Brief ->
An exact copy of every record is needed, with the pictures left out.

Extracted entries ->
..............................
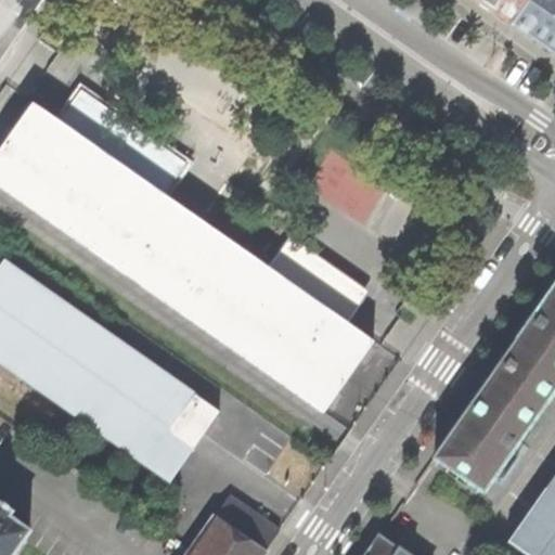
[(476,0),(486,7),(512,25),(529,0),(476,0)]
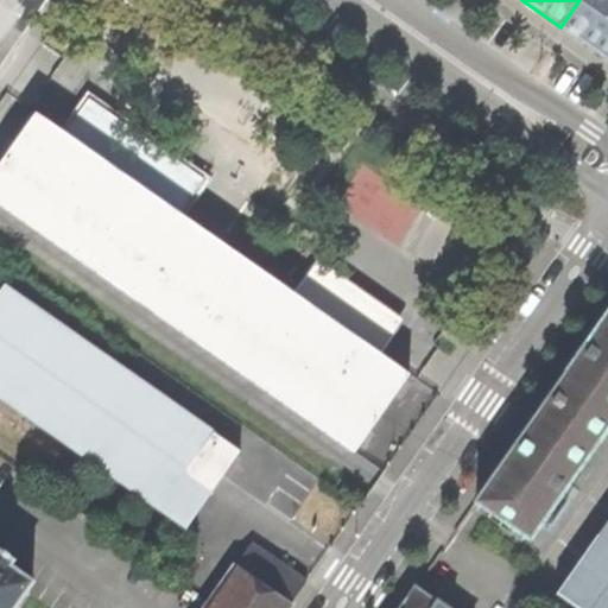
[(599,54),(607,59),(607,0),(580,0),(561,27),(599,54)]
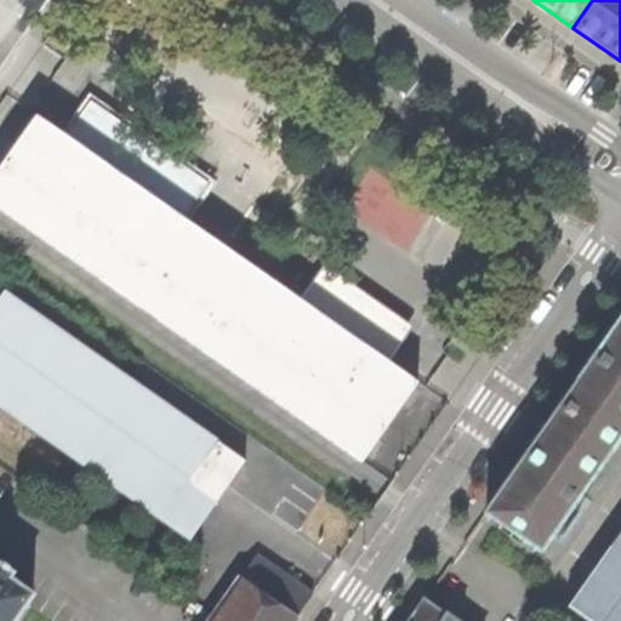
[(0,166),(0,206),(363,461),(394,416),(417,381),(355,337),(351,345),(328,328),(332,320),(137,184),(132,192),(108,176),(113,169),(36,114),(7,157),(0,166)]
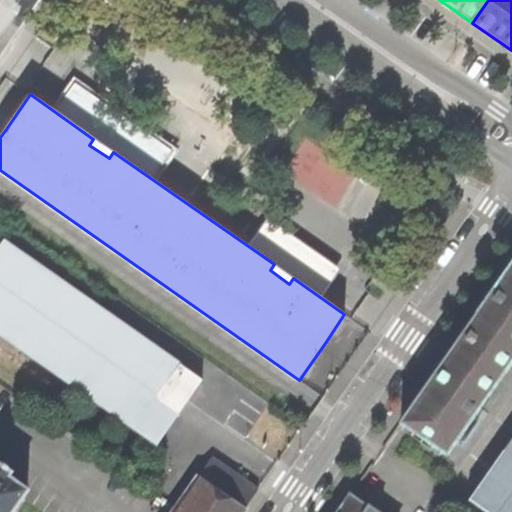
[(113,152),(93,139),(89,145),(109,158),(113,152)]
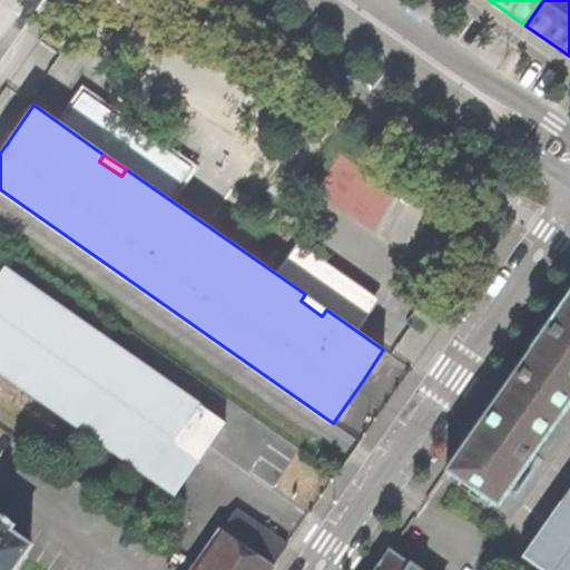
[(10,265),(0,279),(0,369),(179,497),(232,422),(10,265)]
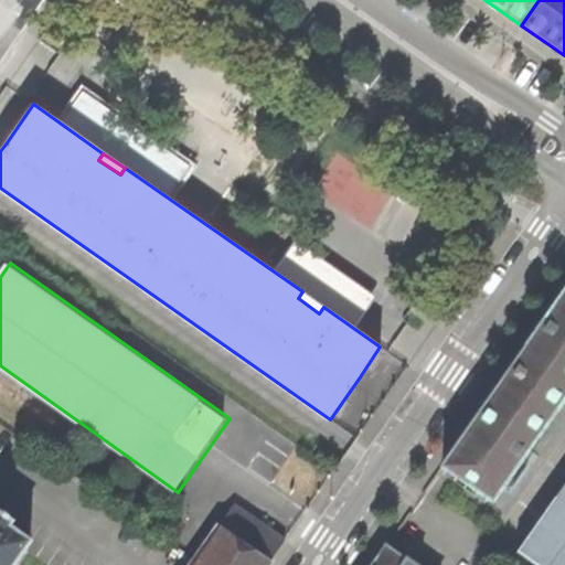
[(564,393),(564,288),(441,466),(491,499),(564,393)]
..............................
Exercise answer ->
[(476,0),(486,7),(512,25),(529,0),(476,0)]
[(599,54),(607,59),(607,0),(580,0),(561,27),(599,54)]
[(0,166),(0,206),(363,461),(394,416),(417,381),(355,337),(351,345),(328,328),(332,320),(137,184),(132,192),(108,176),(113,169),(36,114),(7,157),(0,166)]
[(113,152),(93,139),(89,145),(109,158),(113,152)]
[(10,265),(0,279),(0,369),(179,497),(232,422),(10,265)]
[(564,393),(564,288),(441,466),(491,499),(564,393)]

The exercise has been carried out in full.